_Job:_
From the line that includes "Segment: 'stroma'. Return" to the last line of the data, quote each line precisely; both boundary lines belong in the answer.

____________

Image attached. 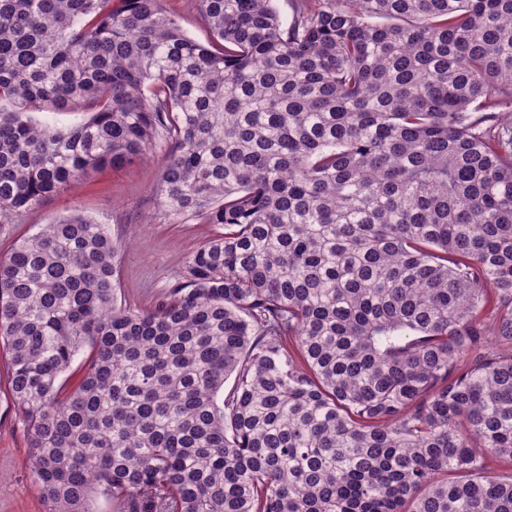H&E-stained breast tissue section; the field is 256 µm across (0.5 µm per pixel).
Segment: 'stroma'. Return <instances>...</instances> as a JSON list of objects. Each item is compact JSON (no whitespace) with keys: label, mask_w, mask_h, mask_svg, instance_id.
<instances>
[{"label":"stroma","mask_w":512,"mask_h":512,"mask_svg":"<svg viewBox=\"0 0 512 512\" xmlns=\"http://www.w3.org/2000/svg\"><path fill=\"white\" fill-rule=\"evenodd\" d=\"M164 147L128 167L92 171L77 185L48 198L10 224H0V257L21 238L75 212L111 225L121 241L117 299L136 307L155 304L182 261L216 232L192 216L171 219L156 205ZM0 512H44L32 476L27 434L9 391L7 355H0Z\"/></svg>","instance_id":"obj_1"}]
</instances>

____________

_Finished exercise:_
Segment: 'stroma'. Return <instances>...</instances> as a JSON list of objects. Each item is compact JSON (no whitespace) with keys: label, mask_w, mask_h, mask_svg, instance_id.
<instances>
[{"label":"stroma","mask_w":512,"mask_h":512,"mask_svg":"<svg viewBox=\"0 0 512 512\" xmlns=\"http://www.w3.org/2000/svg\"><path fill=\"white\" fill-rule=\"evenodd\" d=\"M164 147L128 167L92 171L77 185L48 198L10 224H0V257L21 238L75 212L111 225L121 241L117 299L136 307L155 304L182 261L216 232L192 216L171 219L156 205ZM0 512H44L32 476L27 434L9 391L7 355H0Z\"/></svg>","instance_id":"obj_1"}]
</instances>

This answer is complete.